[[ Provided information open ]]

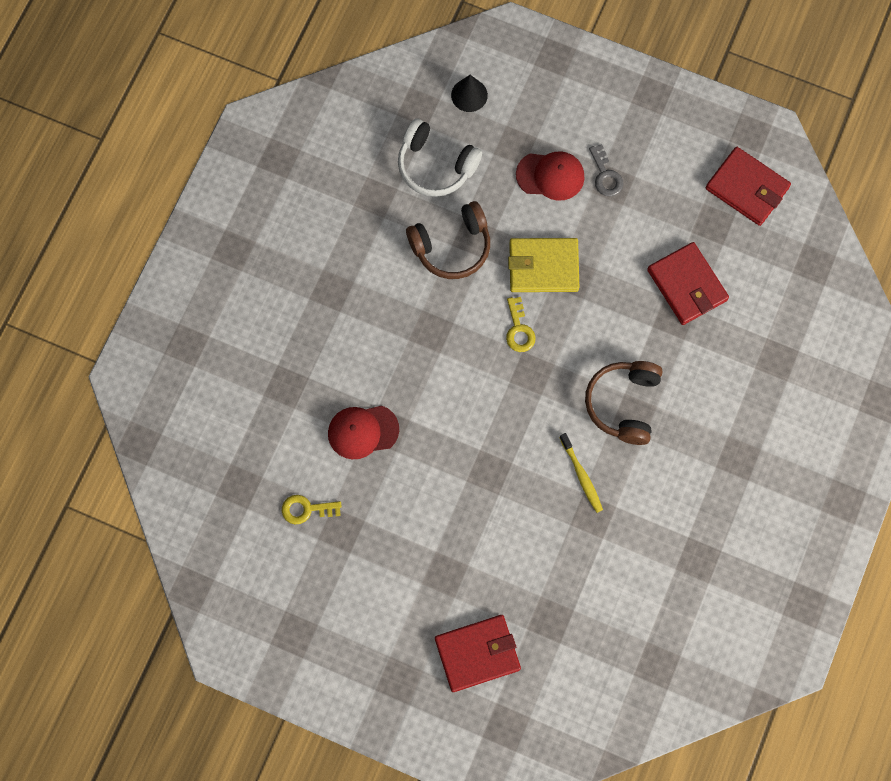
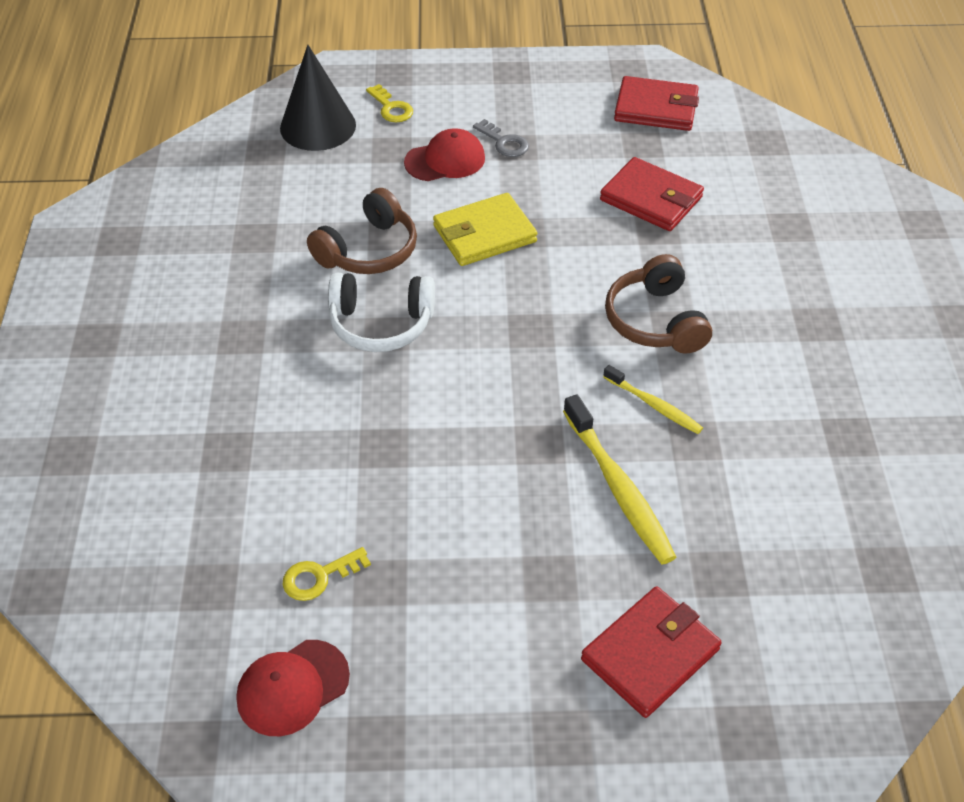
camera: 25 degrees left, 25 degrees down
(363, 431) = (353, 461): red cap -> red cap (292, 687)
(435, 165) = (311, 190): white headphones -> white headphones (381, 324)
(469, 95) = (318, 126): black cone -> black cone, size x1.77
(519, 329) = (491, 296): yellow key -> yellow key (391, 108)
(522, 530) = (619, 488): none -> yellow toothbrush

[[ Provided information closed ]]
[[ Provided information open ]]

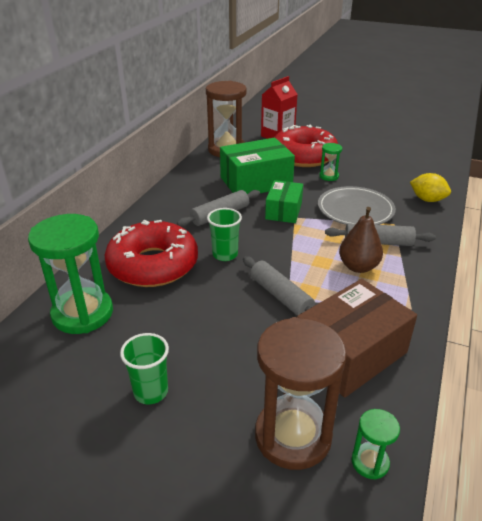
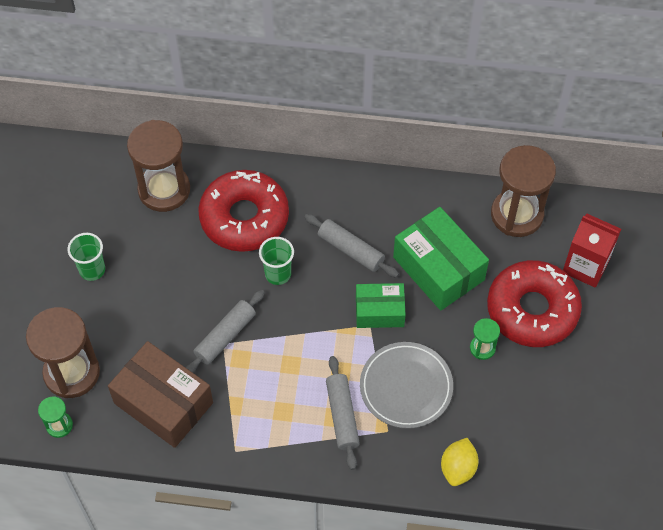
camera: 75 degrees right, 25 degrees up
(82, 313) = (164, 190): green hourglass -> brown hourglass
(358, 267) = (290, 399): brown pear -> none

[[ Provided information closed ]]

What the task asks - In the listing above, find the line with "camera: 75 degrees right, 25 degrees up" and the line with "(358, 267) = (290, 399): brown pear -> none"; set down exactly those two lines and every line between them, nothing more.

Completed exercise -
camera: 75 degrees right, 25 degrees up
(82, 313) = (164, 190): green hourglass -> brown hourglass
(358, 267) = (290, 399): brown pear -> none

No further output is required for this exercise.